■ Exercise directions:
Copy out all lines in the data below containing the string "star".

......

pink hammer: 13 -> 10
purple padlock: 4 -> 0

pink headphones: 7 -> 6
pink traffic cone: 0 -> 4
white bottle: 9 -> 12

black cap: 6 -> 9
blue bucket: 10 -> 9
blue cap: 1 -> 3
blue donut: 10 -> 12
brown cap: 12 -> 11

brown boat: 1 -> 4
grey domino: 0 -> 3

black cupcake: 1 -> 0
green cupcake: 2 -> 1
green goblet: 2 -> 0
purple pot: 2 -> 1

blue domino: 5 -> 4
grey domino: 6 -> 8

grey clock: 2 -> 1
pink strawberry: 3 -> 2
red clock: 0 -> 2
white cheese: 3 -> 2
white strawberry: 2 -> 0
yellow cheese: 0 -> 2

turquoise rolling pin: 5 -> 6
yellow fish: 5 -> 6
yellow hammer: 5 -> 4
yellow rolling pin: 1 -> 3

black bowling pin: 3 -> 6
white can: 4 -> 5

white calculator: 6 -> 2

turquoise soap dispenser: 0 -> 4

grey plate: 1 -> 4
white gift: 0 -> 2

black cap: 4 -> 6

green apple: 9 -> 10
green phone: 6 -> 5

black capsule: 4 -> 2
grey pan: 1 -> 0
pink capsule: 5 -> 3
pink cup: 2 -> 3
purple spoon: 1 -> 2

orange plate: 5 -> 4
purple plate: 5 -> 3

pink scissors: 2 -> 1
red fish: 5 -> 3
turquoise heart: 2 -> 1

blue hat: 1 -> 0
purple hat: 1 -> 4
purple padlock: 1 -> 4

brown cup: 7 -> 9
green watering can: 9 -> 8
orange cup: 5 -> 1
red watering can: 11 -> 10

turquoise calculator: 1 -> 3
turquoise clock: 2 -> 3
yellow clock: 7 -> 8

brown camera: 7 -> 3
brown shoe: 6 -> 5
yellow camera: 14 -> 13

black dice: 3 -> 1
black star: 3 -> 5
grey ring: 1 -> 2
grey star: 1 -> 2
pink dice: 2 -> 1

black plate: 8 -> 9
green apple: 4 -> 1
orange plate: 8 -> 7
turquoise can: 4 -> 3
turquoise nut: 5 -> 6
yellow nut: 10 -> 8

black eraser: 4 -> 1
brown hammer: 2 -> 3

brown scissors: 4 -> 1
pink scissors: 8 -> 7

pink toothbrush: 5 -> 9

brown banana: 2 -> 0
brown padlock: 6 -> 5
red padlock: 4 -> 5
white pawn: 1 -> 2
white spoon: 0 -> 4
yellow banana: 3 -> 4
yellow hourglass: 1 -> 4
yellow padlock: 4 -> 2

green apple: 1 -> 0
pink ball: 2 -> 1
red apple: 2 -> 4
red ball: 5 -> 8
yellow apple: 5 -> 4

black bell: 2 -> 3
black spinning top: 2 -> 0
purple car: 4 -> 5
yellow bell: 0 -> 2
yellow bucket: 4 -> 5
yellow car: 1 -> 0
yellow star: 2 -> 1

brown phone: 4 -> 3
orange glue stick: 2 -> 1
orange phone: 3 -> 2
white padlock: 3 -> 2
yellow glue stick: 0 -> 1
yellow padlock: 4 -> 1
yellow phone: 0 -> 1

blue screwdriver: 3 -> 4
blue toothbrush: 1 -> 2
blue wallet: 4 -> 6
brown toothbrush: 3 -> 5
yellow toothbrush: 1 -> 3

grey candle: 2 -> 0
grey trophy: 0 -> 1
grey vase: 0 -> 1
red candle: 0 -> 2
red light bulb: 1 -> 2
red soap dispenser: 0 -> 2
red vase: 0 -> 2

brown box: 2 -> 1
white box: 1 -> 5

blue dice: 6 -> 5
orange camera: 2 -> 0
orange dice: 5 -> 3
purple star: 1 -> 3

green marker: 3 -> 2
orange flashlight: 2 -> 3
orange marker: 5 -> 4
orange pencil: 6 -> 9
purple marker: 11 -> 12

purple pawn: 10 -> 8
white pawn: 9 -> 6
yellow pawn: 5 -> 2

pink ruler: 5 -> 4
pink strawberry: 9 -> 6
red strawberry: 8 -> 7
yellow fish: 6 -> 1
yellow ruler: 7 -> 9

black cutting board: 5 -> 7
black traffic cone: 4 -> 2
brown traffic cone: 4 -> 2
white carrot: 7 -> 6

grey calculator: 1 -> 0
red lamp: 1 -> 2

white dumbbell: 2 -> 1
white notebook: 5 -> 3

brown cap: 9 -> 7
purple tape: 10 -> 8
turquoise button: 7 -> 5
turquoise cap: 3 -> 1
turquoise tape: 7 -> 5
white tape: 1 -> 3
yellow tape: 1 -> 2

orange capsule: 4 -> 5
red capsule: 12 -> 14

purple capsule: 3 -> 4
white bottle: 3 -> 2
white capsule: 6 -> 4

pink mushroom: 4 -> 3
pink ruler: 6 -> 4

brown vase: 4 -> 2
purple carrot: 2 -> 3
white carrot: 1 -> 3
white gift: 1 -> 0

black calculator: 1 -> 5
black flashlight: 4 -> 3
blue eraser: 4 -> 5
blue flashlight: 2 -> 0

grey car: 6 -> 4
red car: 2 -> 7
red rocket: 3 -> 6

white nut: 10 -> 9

......

■ Result:
black star: 3 -> 5
grey star: 1 -> 2
yellow star: 2 -> 1
purple star: 1 -> 3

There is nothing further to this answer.